_DATA SHOWN:_
----

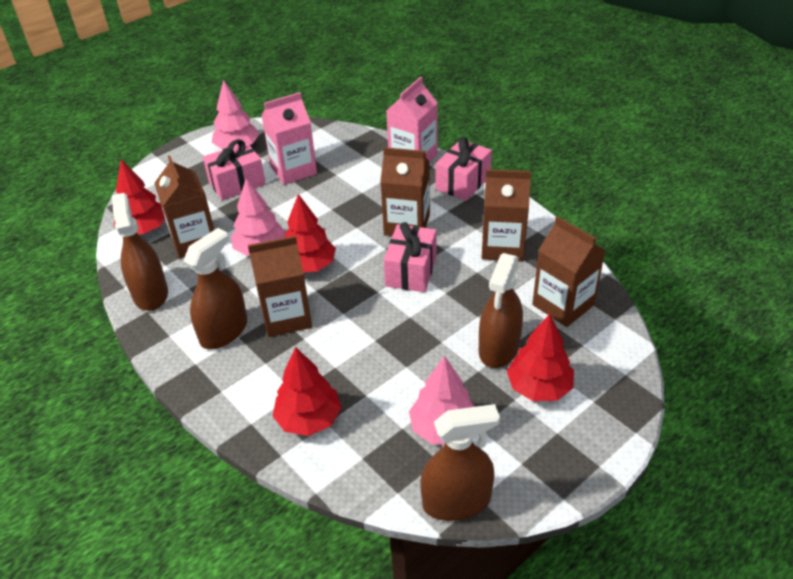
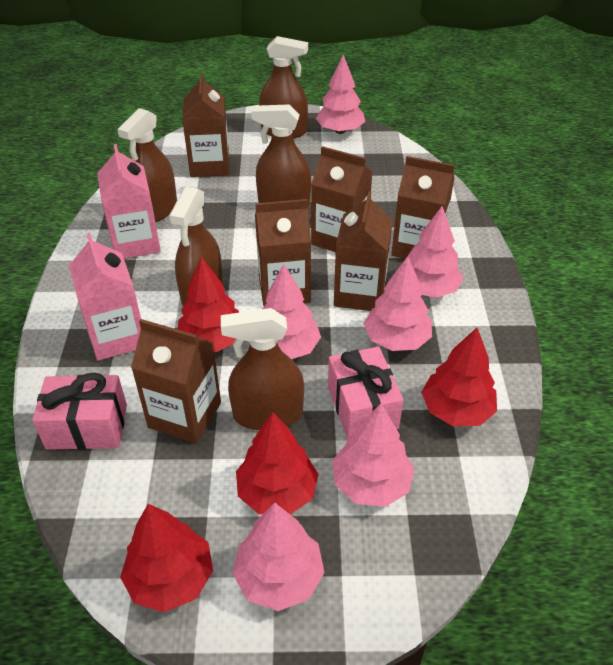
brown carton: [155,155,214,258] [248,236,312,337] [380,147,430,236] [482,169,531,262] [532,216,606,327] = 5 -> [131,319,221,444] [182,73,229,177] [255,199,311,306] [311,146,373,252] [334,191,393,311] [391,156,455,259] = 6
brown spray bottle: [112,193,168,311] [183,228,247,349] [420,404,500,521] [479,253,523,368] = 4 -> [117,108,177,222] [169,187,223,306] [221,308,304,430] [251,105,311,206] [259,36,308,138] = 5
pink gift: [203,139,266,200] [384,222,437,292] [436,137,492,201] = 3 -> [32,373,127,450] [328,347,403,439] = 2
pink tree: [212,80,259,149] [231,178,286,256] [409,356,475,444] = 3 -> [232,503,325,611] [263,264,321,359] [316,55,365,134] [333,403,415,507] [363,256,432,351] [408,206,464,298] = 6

----

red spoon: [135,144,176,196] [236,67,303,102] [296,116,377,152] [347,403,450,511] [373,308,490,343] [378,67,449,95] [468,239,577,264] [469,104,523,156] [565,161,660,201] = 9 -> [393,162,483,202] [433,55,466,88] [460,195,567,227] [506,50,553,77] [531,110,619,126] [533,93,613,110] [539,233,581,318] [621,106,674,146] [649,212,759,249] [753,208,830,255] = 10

----

_YOUR GOAL:_ Search the listing above for the string "brown" and copy each line that has it.

_ANSWER BELOW:_
brown carton: [155,155,214,258] [248,236,312,337] [380,147,430,236] [482,169,531,262] [532,216,606,327] = 5 -> [131,319,221,444] [182,73,229,177] [255,199,311,306] [311,146,373,252] [334,191,393,311] [391,156,455,259] = 6
brown spray bottle: [112,193,168,311] [183,228,247,349] [420,404,500,521] [479,253,523,368] = 4 -> [117,108,177,222] [169,187,223,306] [221,308,304,430] [251,105,311,206] [259,36,308,138] = 5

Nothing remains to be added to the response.